## [Extracted material]
▼

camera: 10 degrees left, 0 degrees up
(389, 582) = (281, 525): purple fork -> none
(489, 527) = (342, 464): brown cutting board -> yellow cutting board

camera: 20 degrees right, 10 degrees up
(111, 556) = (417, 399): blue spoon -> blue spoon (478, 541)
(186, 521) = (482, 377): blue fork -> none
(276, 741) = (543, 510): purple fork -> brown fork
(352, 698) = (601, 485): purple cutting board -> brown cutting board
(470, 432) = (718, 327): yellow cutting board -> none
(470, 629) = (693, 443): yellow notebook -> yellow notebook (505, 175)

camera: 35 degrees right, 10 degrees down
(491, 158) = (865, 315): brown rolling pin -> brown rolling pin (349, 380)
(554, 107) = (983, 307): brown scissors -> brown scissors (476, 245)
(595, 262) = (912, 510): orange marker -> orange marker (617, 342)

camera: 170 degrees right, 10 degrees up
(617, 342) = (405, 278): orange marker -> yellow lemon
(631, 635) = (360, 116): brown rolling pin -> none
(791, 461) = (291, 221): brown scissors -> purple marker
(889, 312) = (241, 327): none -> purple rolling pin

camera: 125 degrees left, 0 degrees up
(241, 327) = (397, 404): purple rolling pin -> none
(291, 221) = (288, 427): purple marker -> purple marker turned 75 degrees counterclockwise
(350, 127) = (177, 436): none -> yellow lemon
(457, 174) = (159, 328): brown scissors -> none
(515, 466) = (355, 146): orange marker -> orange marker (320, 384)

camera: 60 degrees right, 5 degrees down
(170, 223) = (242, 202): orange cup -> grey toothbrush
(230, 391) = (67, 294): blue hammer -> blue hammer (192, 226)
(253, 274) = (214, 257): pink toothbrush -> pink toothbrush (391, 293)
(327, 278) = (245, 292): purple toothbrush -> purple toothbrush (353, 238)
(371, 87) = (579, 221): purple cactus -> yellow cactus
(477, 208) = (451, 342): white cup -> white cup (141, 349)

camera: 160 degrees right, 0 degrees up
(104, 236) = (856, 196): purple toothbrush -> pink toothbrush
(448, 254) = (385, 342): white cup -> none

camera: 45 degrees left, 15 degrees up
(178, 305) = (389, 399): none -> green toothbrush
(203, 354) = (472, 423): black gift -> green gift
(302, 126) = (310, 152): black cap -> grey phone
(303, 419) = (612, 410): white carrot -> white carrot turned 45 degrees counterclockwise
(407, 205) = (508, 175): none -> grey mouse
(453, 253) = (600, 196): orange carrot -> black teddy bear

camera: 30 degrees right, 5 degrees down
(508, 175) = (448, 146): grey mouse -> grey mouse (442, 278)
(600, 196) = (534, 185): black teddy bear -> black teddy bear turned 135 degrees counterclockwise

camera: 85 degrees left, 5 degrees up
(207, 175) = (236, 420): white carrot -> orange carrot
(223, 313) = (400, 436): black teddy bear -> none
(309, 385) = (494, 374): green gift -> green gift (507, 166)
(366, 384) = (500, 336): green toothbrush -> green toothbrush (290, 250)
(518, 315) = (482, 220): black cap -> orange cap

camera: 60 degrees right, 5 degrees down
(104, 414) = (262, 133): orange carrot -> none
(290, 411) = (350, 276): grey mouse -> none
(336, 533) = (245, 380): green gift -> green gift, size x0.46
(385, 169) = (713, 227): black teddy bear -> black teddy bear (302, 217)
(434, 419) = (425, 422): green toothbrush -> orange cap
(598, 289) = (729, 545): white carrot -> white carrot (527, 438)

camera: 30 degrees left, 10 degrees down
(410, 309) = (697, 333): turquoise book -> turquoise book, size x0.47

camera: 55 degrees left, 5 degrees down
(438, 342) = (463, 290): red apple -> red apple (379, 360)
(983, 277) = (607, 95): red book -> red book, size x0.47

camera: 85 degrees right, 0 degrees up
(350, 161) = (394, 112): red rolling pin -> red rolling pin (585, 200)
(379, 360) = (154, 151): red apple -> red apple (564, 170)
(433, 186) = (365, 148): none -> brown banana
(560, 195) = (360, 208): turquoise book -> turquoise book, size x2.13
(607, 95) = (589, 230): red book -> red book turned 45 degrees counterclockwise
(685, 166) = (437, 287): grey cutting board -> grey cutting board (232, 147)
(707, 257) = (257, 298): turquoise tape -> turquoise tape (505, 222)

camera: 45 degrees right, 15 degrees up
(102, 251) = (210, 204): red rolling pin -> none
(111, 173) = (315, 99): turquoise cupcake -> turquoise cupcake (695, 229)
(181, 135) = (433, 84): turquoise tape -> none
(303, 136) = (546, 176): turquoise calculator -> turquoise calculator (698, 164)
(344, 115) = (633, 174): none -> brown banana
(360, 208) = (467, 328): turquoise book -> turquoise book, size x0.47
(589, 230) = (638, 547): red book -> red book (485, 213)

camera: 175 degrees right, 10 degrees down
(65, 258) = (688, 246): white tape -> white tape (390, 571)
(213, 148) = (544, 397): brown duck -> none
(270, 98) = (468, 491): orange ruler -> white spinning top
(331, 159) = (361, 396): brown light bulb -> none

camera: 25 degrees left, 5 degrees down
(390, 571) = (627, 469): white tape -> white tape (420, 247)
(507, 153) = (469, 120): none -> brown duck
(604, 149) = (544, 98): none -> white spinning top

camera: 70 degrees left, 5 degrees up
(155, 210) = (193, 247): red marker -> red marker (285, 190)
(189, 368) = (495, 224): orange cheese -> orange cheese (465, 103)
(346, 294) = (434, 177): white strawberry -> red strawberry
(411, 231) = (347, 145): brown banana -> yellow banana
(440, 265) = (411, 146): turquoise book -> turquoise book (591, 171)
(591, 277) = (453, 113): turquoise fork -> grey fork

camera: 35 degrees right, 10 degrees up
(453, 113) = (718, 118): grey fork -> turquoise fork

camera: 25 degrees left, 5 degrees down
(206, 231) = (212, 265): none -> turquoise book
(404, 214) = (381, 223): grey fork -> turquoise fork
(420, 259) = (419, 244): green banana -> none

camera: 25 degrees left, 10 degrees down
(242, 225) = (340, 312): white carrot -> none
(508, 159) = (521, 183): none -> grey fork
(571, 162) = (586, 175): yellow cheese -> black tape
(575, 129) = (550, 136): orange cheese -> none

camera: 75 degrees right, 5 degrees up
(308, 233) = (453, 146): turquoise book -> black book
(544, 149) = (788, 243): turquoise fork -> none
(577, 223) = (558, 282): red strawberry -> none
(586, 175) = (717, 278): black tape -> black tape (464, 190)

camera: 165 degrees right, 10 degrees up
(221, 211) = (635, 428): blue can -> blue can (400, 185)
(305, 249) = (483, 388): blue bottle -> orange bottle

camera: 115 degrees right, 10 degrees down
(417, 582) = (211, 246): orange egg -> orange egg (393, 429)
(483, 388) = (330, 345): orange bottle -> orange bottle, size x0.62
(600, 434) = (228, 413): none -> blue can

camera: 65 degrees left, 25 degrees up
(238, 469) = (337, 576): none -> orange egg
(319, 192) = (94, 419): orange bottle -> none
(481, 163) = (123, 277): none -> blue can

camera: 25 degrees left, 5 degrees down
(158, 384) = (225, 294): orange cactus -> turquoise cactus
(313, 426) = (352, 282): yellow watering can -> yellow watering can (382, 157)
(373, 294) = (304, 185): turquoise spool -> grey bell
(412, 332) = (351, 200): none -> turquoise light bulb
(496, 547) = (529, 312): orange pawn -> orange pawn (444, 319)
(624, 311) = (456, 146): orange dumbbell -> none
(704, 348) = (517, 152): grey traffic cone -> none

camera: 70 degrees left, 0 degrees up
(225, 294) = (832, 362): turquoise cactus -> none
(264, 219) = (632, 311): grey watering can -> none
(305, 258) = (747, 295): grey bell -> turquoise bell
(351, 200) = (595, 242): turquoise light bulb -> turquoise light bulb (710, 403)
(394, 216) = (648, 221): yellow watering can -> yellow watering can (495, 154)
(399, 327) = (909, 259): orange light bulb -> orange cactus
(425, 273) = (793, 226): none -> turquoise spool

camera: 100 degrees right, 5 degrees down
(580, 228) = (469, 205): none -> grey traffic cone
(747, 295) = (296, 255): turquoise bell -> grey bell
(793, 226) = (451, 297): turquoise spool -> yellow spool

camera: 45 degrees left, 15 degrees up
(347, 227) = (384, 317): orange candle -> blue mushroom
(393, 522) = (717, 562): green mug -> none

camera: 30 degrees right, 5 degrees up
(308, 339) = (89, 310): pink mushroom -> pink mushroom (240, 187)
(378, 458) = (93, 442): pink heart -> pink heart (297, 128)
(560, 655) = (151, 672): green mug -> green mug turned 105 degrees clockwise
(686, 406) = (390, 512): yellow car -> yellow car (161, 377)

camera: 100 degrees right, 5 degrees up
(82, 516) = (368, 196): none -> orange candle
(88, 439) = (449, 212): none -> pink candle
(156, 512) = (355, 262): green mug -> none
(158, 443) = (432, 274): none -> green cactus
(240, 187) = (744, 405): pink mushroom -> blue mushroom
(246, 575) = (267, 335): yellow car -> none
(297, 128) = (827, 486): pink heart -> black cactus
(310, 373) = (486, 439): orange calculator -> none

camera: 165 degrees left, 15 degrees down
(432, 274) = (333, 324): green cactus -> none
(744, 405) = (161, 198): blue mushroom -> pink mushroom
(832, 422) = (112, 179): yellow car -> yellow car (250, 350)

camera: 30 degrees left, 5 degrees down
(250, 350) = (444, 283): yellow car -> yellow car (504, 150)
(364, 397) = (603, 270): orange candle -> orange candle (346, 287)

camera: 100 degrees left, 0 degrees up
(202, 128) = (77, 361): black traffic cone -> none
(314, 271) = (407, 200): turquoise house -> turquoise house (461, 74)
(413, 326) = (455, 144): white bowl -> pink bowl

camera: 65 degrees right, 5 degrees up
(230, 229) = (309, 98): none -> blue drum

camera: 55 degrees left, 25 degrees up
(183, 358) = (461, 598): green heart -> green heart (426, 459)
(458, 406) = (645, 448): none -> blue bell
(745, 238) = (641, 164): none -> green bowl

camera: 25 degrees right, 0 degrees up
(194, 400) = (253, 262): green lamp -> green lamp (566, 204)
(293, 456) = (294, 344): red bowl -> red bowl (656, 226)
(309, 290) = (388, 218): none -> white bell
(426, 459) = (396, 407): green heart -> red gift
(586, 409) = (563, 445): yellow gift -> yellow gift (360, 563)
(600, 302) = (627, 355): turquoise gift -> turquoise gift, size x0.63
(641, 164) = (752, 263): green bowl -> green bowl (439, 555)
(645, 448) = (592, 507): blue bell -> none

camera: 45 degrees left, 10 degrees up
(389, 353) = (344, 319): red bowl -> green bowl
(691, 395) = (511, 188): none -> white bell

▲

## [Work to be completed]
Could you set down, exactly as written, the lines above between the one holding "(600, 196) = (534, 185): black" and the one holding "camera: 55 degrees left, 5 degrees down", inclusive, and nothing more?

## [Expected answer]
(600, 196) = (534, 185): black teddy bear -> black teddy bear turned 135 degrees counterclockwise

camera: 85 degrees left, 5 degrees up
(207, 175) = (236, 420): white carrot -> orange carrot
(223, 313) = (400, 436): black teddy bear -> none
(309, 385) = (494, 374): green gift -> green gift (507, 166)
(366, 384) = (500, 336): green toothbrush -> green toothbrush (290, 250)
(518, 315) = (482, 220): black cap -> orange cap

camera: 60 degrees right, 5 degrees down
(104, 414) = (262, 133): orange carrot -> none
(290, 411) = (350, 276): grey mouse -> none
(336, 533) = (245, 380): green gift -> green gift, size x0.46
(385, 169) = (713, 227): black teddy bear -> black teddy bear (302, 217)
(434, 419) = (425, 422): green toothbrush -> orange cap
(598, 289) = (729, 545): white carrot -> white carrot (527, 438)

camera: 30 degrees left, 10 degrees down
(410, 309) = (697, 333): turquoise book -> turquoise book, size x0.47

camera: 55 degrees left, 5 degrees down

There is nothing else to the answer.